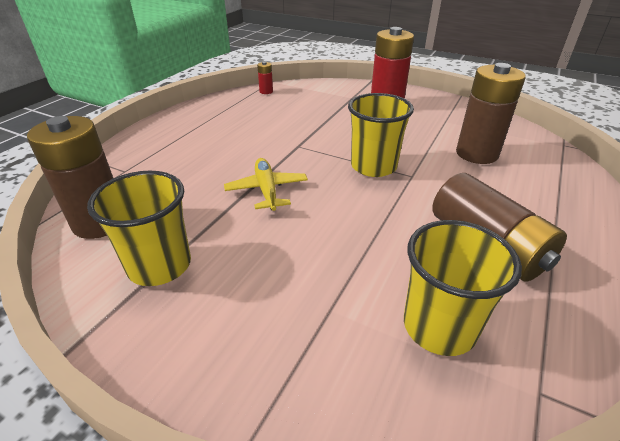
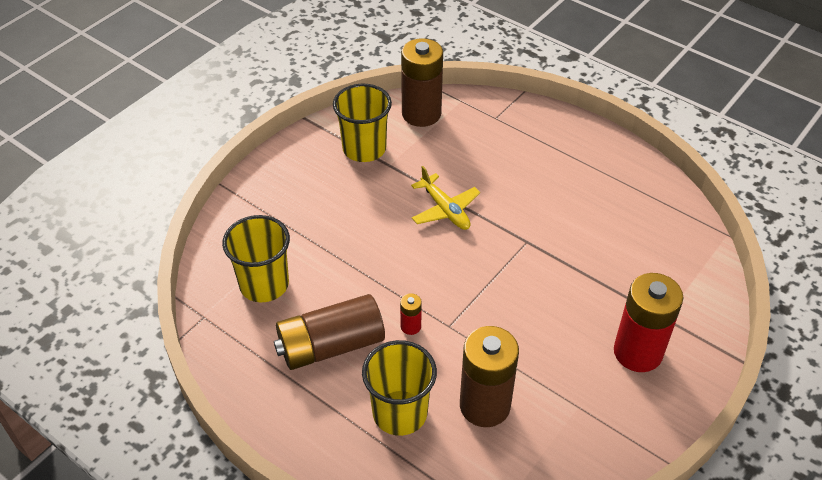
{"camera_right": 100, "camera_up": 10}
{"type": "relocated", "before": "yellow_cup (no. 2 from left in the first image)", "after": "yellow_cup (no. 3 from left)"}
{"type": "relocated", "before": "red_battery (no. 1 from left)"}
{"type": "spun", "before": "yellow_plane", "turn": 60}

---

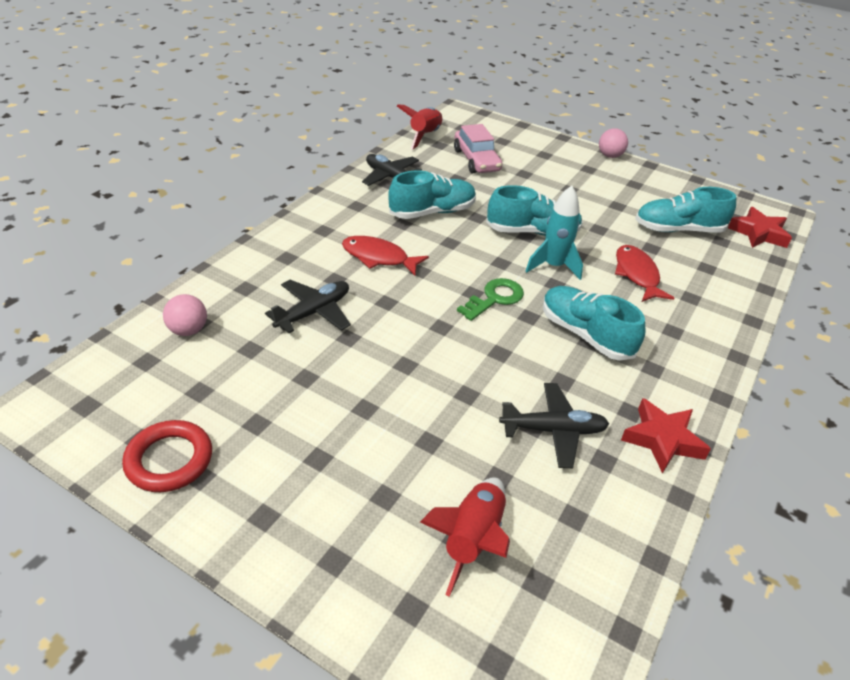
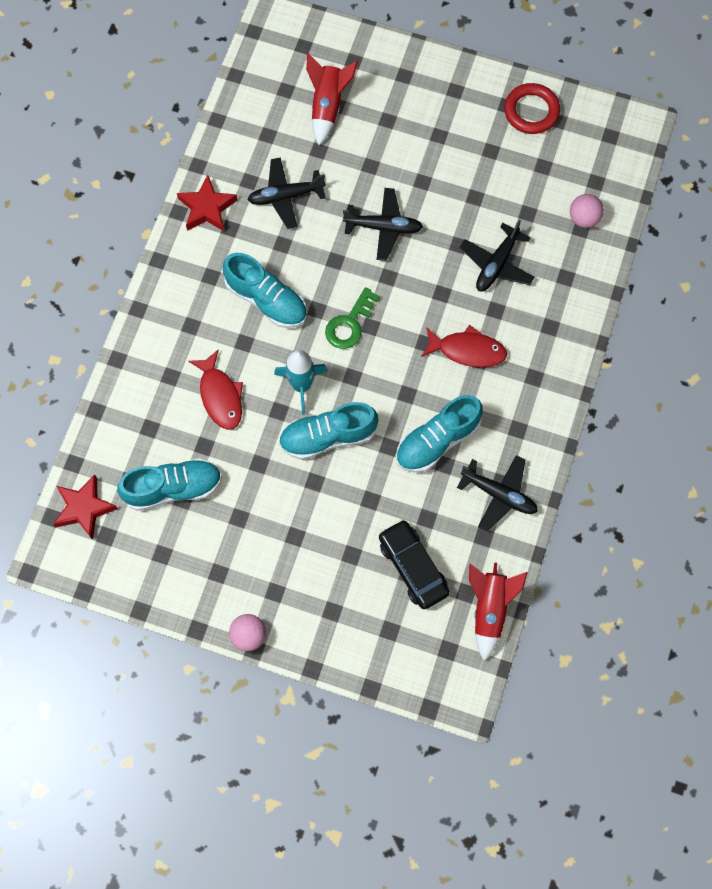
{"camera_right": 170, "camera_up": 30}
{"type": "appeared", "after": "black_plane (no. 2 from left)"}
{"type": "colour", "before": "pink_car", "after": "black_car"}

Task goal: Copy out every line of the records that the string "after" appears in.

Answer to the exercise:
{"type": "relocated", "before": "yellow_cup (no. 2 from left in the first image)", "after": "yellow_cup (no. 3 from left)"}
{"type": "appeared", "after": "black_plane (no. 2 from left)"}
{"type": "colour", "before": "pink_car", "after": "black_car"}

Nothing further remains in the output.